BEGIN Source data

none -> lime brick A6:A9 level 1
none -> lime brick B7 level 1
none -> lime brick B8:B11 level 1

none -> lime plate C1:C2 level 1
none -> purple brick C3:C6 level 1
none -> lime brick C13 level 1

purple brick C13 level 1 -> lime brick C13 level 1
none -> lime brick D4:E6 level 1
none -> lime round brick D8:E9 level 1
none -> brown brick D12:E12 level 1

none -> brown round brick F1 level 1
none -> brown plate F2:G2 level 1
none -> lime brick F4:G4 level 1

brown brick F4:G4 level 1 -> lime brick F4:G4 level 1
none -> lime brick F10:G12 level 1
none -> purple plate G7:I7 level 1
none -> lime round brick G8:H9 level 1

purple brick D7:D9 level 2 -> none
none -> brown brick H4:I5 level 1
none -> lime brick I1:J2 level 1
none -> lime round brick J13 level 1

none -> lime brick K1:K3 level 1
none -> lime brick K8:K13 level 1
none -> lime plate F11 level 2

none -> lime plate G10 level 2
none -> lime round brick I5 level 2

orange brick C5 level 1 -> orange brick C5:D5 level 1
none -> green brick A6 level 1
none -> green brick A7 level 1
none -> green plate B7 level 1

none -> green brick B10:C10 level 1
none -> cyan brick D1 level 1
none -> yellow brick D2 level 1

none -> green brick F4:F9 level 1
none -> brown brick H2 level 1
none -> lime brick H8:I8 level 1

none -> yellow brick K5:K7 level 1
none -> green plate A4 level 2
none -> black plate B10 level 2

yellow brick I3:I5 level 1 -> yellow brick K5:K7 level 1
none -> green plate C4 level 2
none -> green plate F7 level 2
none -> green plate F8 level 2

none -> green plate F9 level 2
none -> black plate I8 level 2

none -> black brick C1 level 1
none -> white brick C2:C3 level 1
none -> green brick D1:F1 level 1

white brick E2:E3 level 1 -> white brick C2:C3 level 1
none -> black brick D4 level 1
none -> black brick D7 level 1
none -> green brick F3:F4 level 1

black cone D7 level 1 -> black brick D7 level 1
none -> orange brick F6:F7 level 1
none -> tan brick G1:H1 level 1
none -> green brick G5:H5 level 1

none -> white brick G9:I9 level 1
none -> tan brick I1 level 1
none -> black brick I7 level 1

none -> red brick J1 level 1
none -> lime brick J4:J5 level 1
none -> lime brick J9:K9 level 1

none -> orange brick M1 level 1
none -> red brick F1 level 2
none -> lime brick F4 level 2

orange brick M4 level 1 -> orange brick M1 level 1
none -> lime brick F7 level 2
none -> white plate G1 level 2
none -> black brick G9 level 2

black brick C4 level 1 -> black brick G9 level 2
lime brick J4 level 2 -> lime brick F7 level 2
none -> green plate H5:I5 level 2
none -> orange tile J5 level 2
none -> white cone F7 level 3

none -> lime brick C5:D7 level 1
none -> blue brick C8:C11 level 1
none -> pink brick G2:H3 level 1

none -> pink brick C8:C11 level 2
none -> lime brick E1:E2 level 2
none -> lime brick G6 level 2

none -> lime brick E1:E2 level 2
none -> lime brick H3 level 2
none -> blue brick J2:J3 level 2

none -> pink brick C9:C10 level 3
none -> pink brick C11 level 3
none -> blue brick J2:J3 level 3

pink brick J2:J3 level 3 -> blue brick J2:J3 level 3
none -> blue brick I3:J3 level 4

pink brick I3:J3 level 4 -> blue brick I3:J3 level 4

END Source data

Required action:
Please copy out each line in the entries that mentions the string "cone".

Written answer:
black cone D7 level 1 -> black brick D7 level 1
none -> white cone F7 level 3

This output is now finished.